WORK REQUEST
Omit the pictures. Print each entry below exactly.

(WORKING DATA begins)

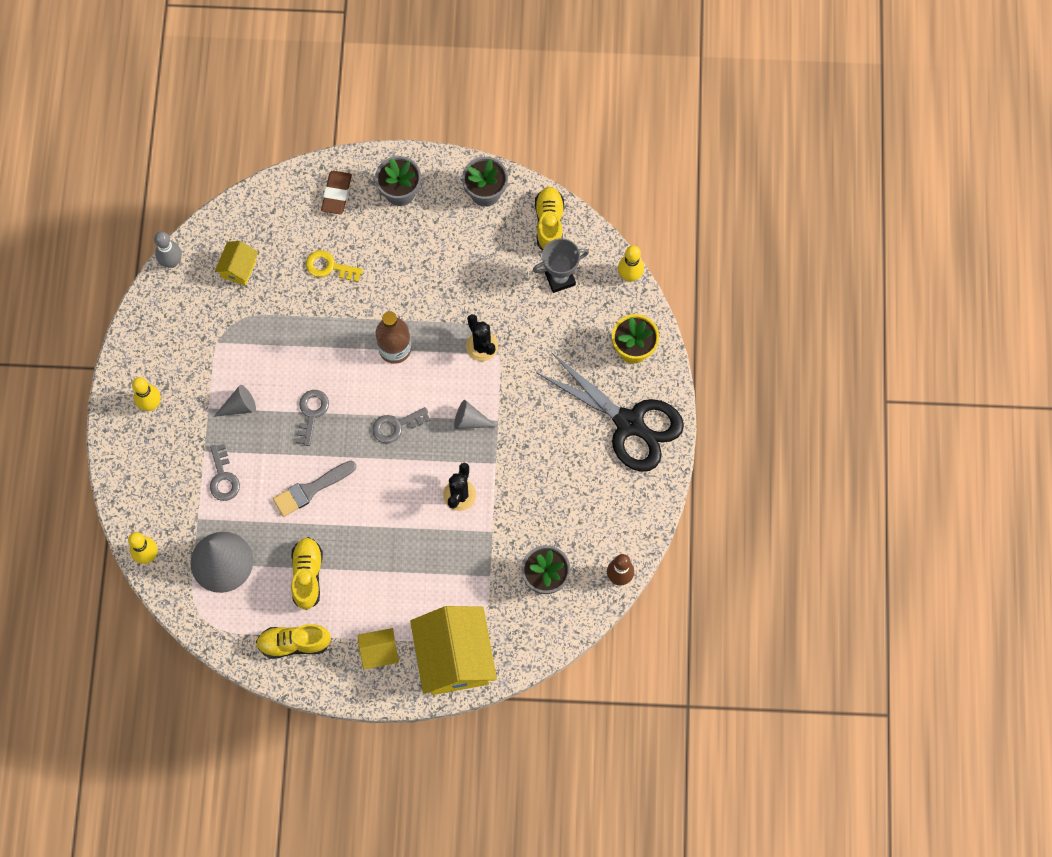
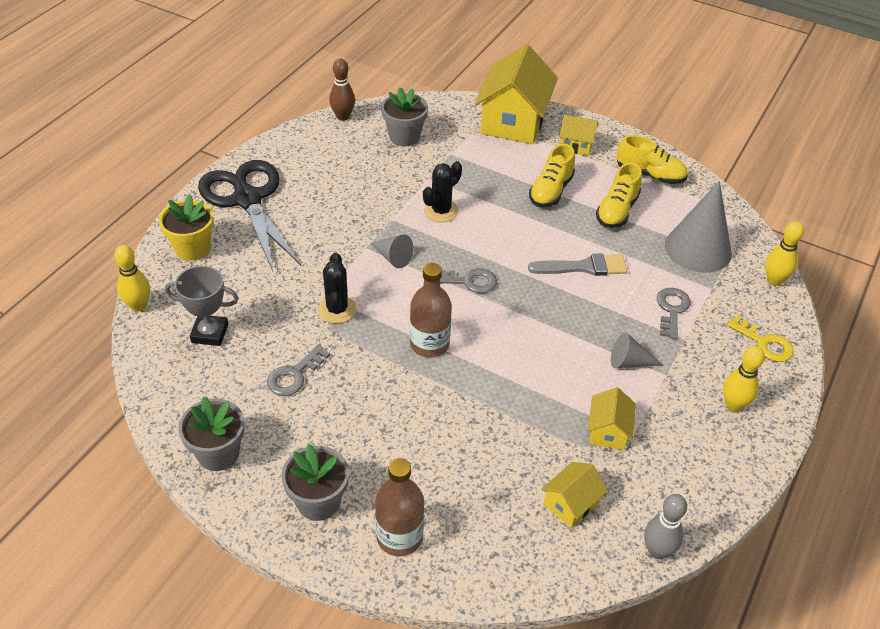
camera: 155 degrees left, 25 degrees down
(234, 336) = (608, 431): none -> yellow house
(311, 413) = (552, 325): grey key -> grey key (294, 375)
(329, 267) = (456, 455): yellow key -> yellow key (764, 343)
(336, 194) = (399, 537): brown eraser -> brown bottle
(549, 223) = (175, 389): yellow shoe -> yellow shoe (551, 191)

(WORKING DATA ends)

WRITTEN SOLUTION
camera: 155 degrees left, 25 degrees down
(234, 336) = (608, 431): none -> yellow house
(311, 413) = (552, 325): grey key -> grey key (294, 375)
(329, 267) = (456, 455): yellow key -> yellow key (764, 343)
(336, 194) = (399, 537): brown eraser -> brown bottle
(549, 223) = (175, 389): yellow shoe -> yellow shoe (551, 191)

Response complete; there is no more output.